Entries supplied -

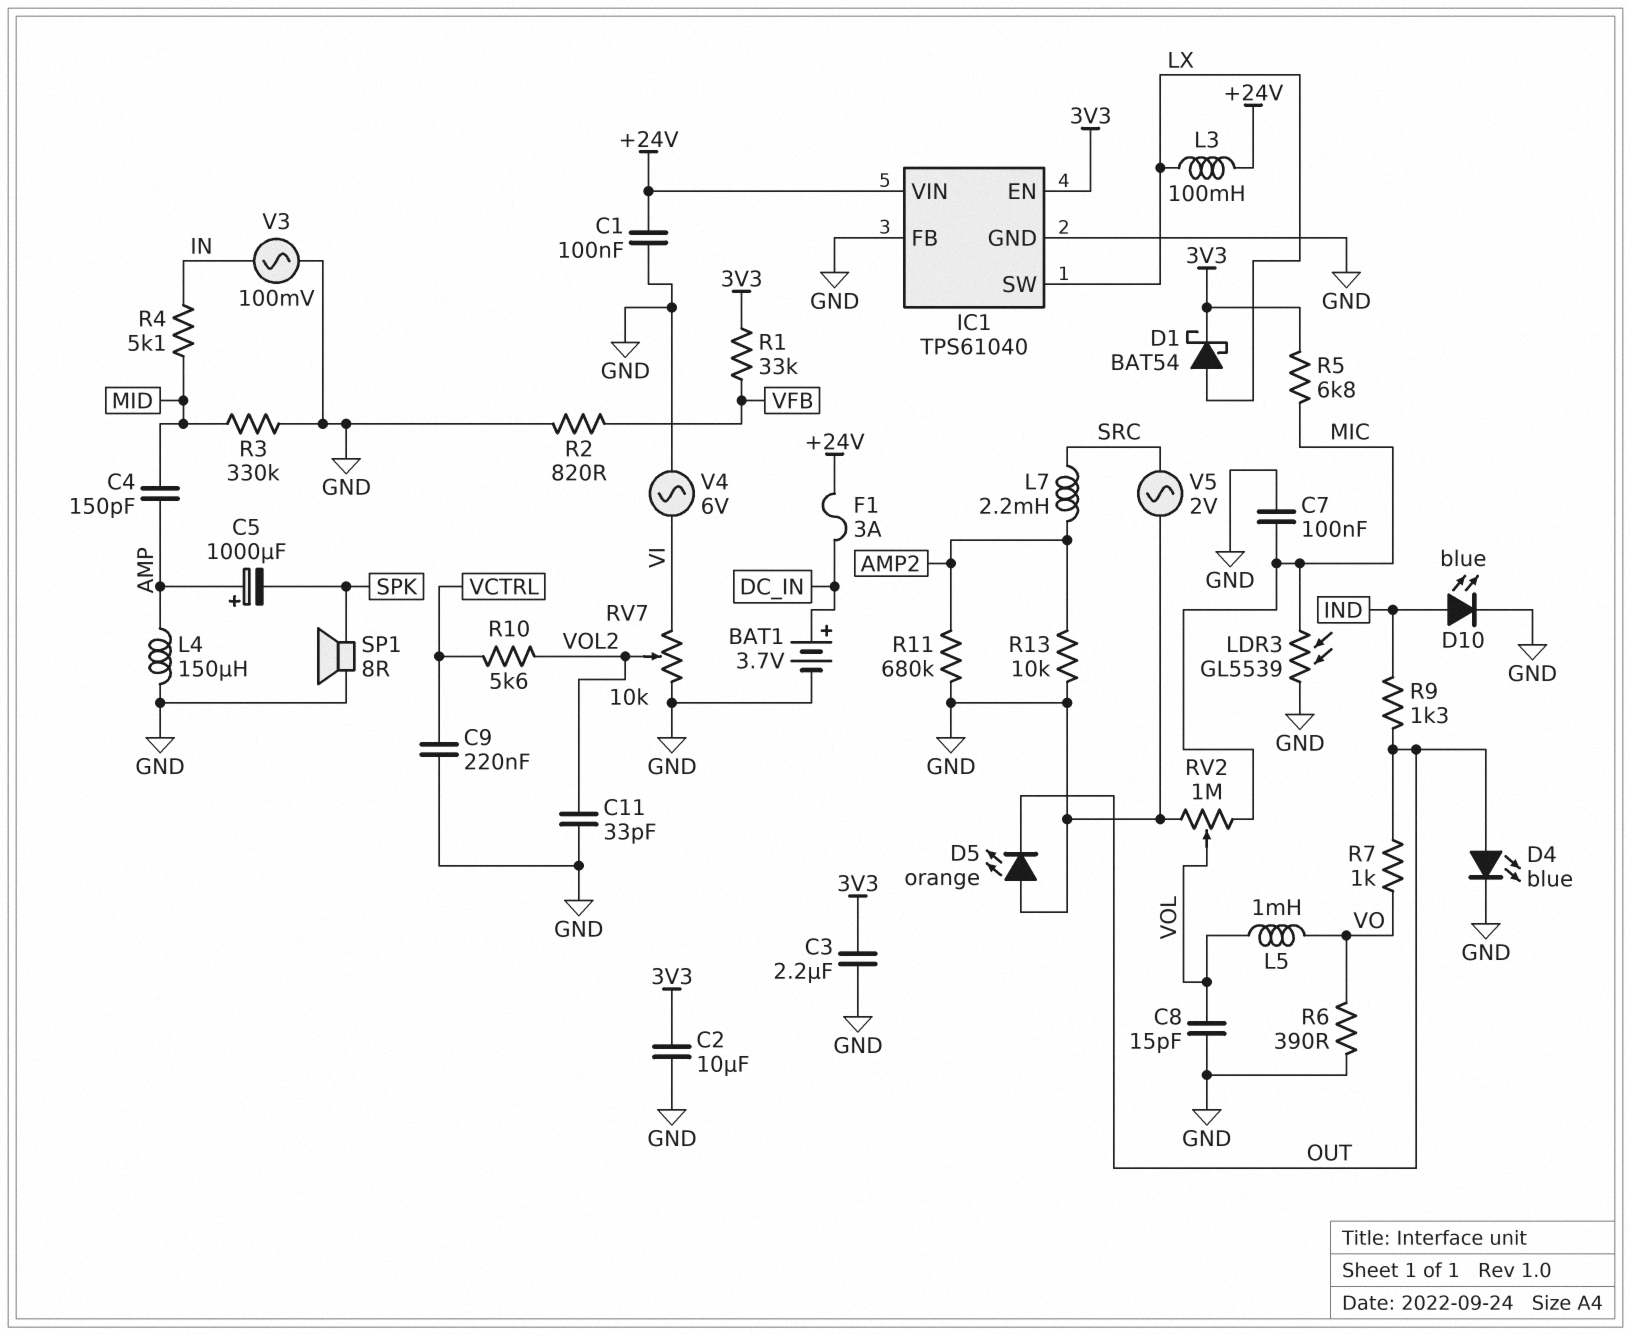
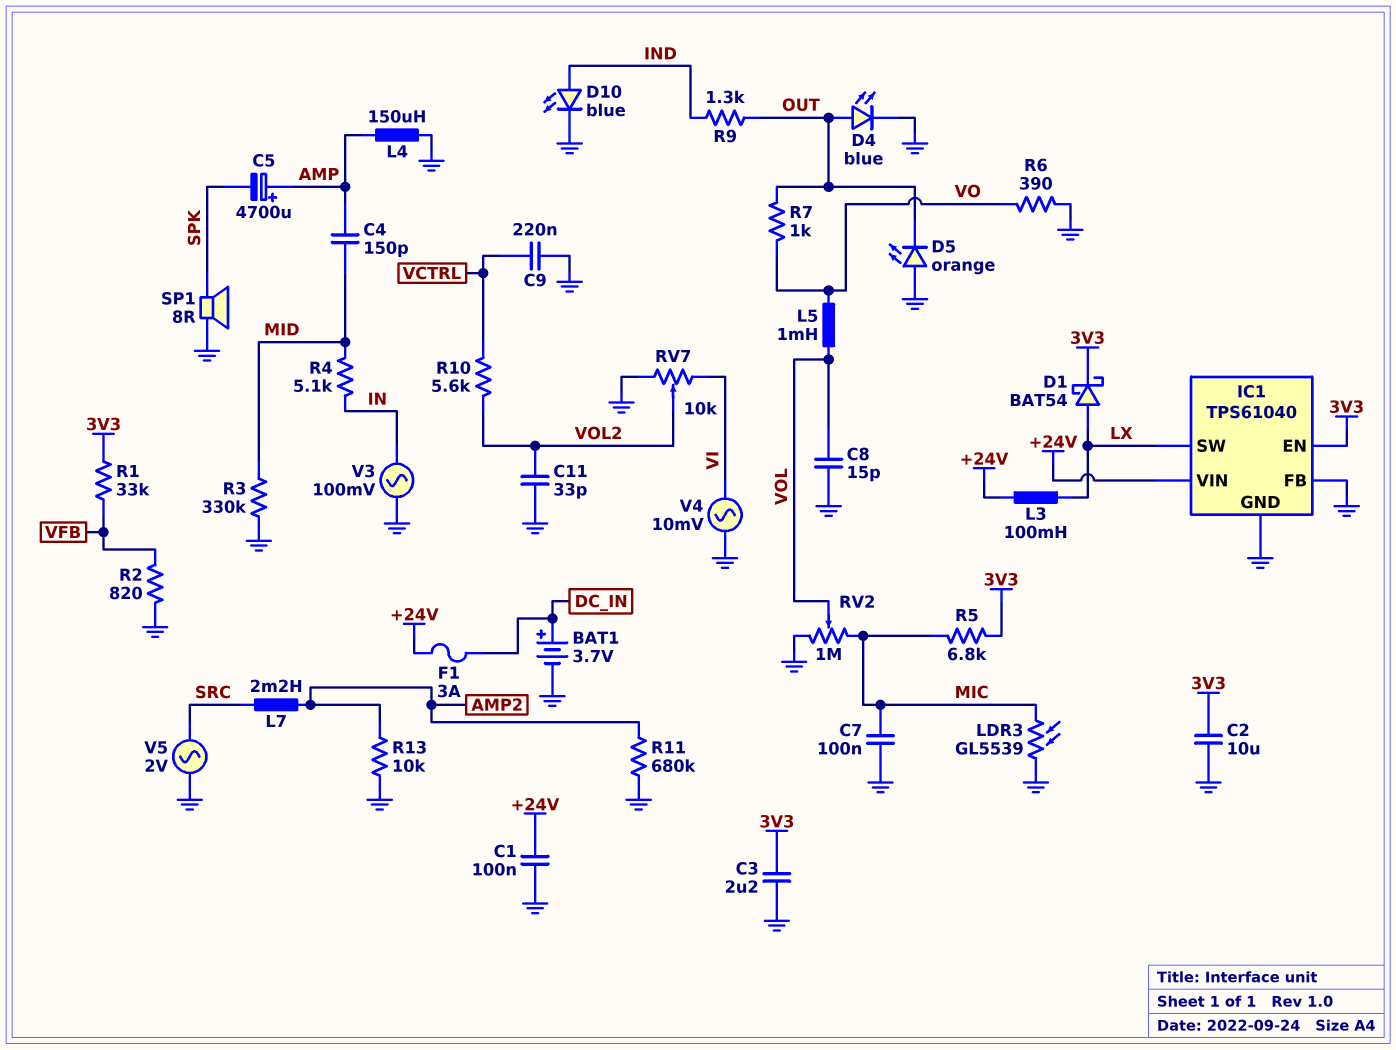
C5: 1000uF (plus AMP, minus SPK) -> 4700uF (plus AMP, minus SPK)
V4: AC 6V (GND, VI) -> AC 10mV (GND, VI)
==
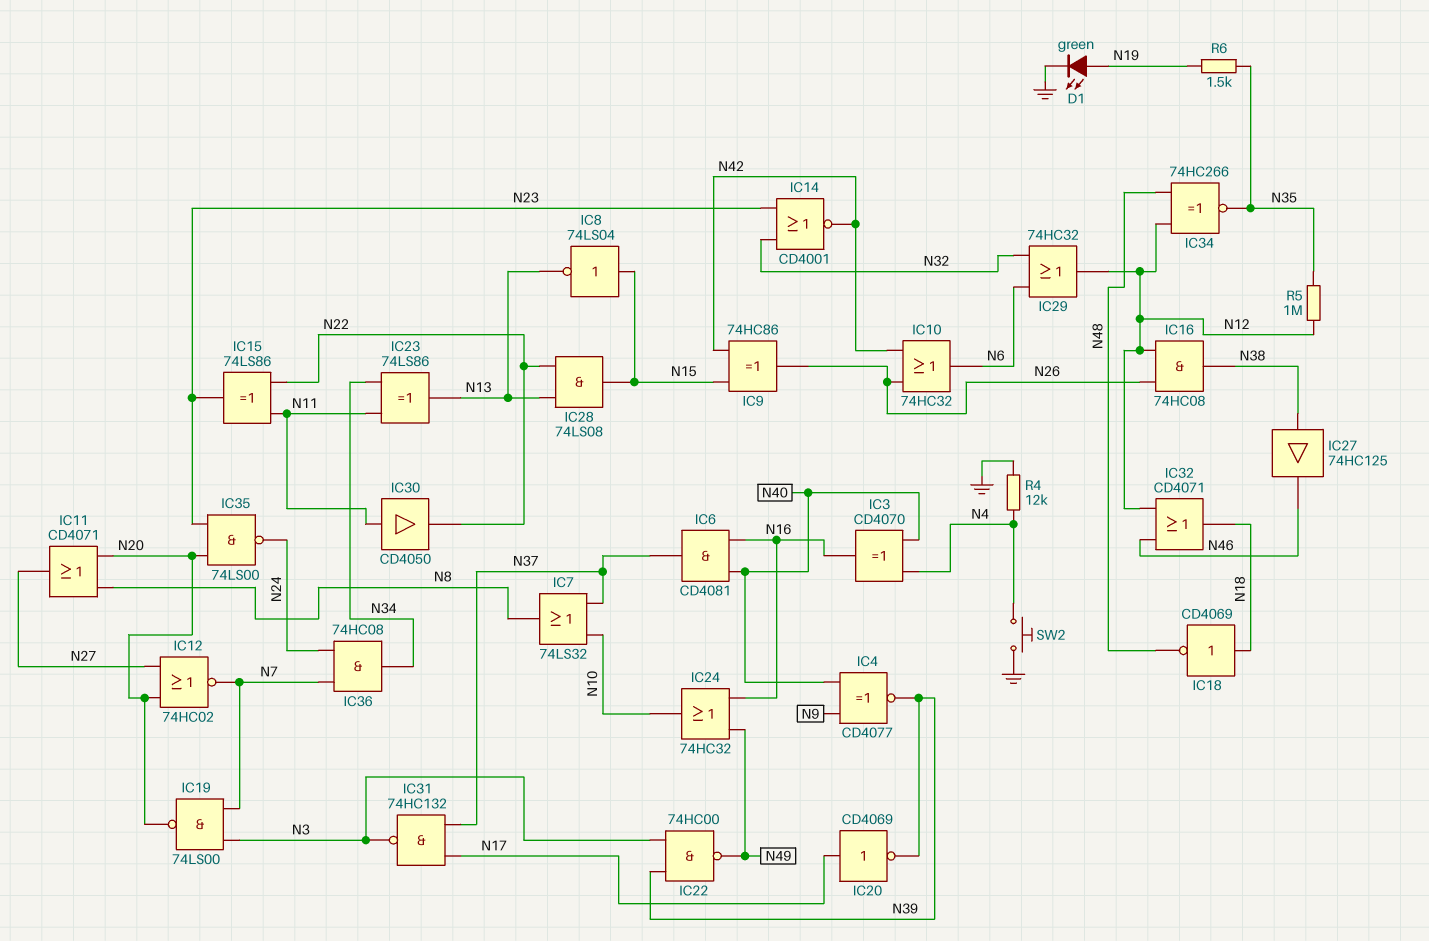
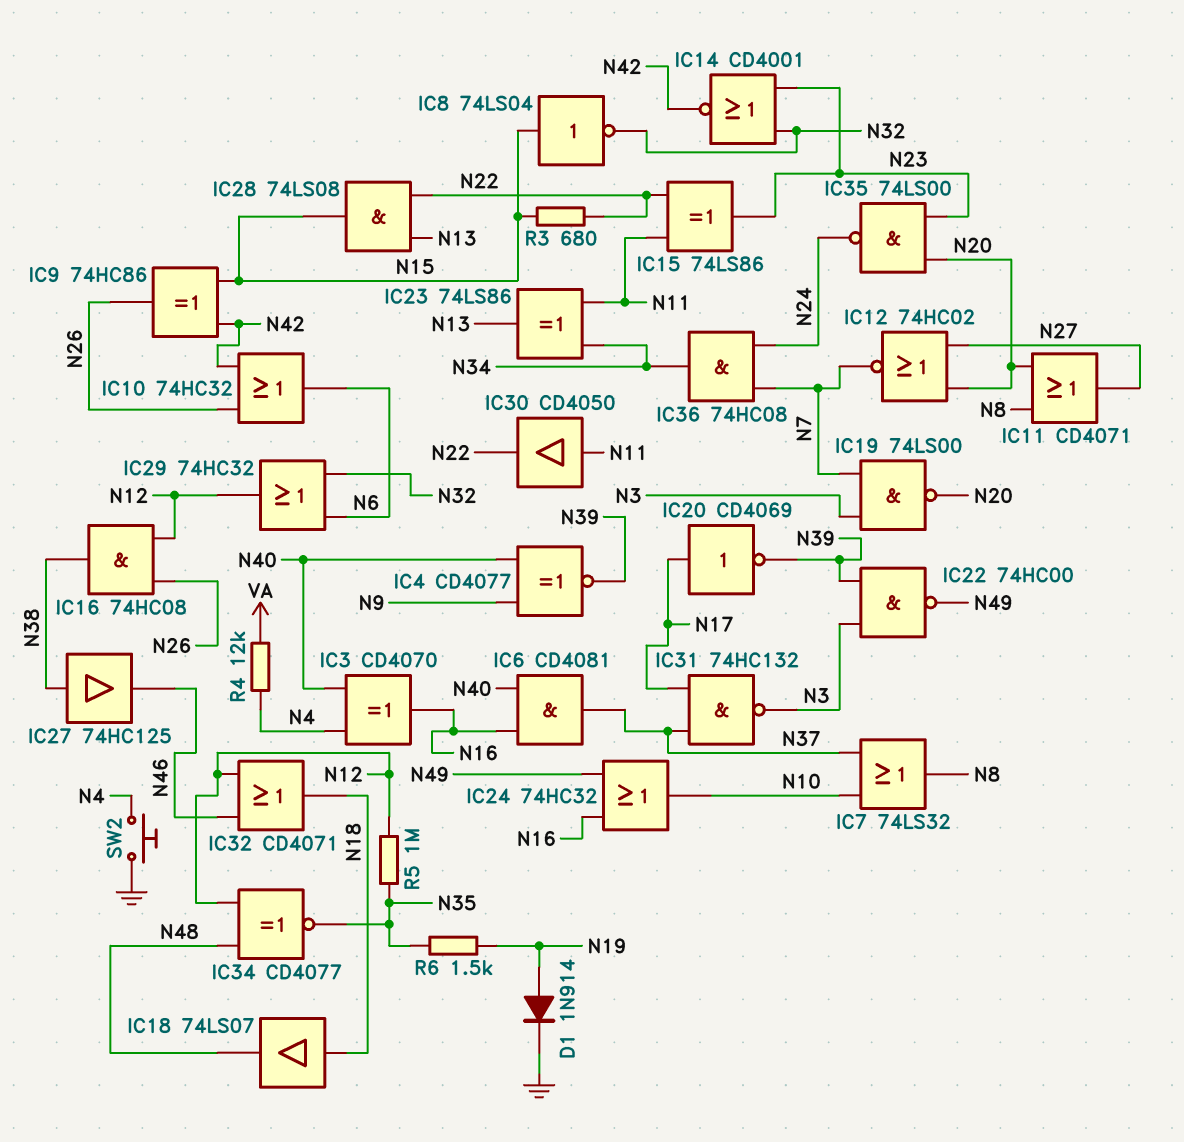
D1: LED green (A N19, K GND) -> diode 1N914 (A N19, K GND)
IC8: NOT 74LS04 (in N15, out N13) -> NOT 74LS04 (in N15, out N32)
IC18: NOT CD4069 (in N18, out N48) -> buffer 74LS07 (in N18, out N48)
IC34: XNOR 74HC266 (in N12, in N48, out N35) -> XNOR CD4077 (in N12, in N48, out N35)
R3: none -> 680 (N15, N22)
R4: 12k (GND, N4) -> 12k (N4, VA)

Try it - For this exercise, repeat exactly the lines of the data above from the one with "C5: 1000uF (plus" down to the one with "V4: AC 6V (GND, VI) -> AC 10mV (GND, VI)", both end lines included.

The answer -
C5: 1000uF (plus AMP, minus SPK) -> 4700uF (plus AMP, minus SPK)
V4: AC 6V (GND, VI) -> AC 10mV (GND, VI)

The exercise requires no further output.